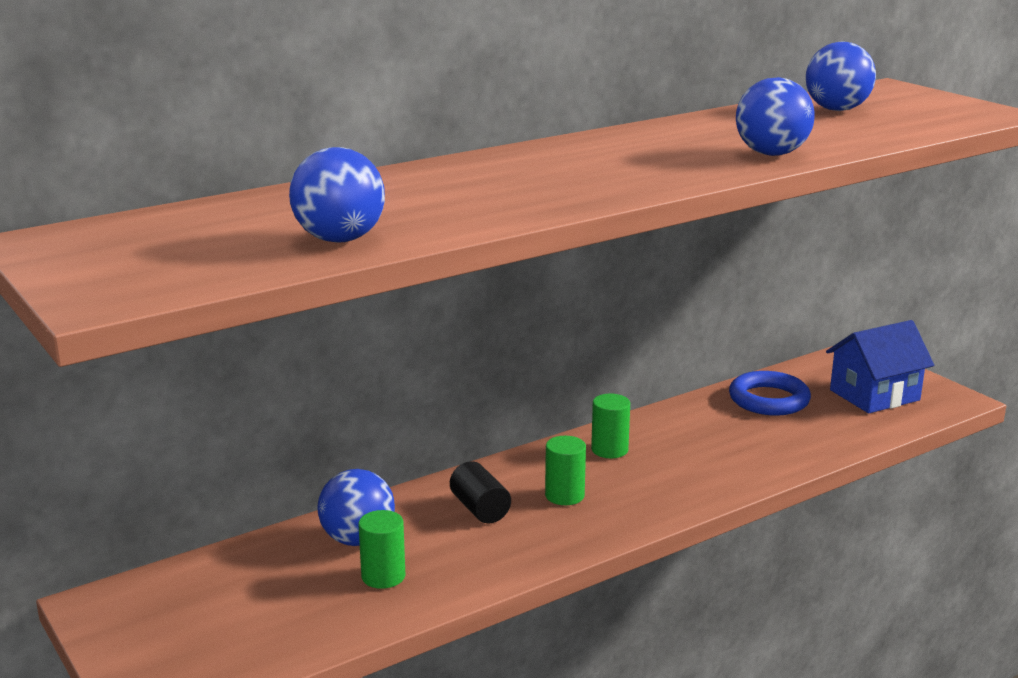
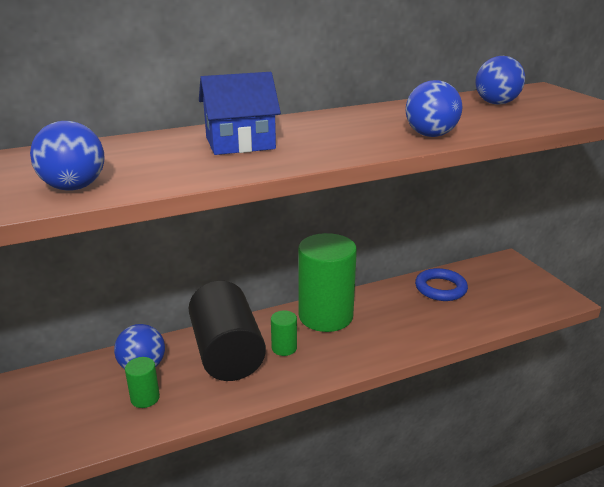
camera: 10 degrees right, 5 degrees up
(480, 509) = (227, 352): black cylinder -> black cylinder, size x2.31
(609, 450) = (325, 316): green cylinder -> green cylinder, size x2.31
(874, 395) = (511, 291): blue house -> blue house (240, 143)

####################

-- PROBLEM DESCRIPTION --
Your task is to repeat the data above exactly while excluding the pictures.

-- RESPONSE BOX --
camera: 10 degrees right, 5 degrees up
(480, 509) = (227, 352): black cylinder -> black cylinder, size x2.31
(609, 450) = (325, 316): green cylinder -> green cylinder, size x2.31
(874, 395) = (511, 291): blue house -> blue house (240, 143)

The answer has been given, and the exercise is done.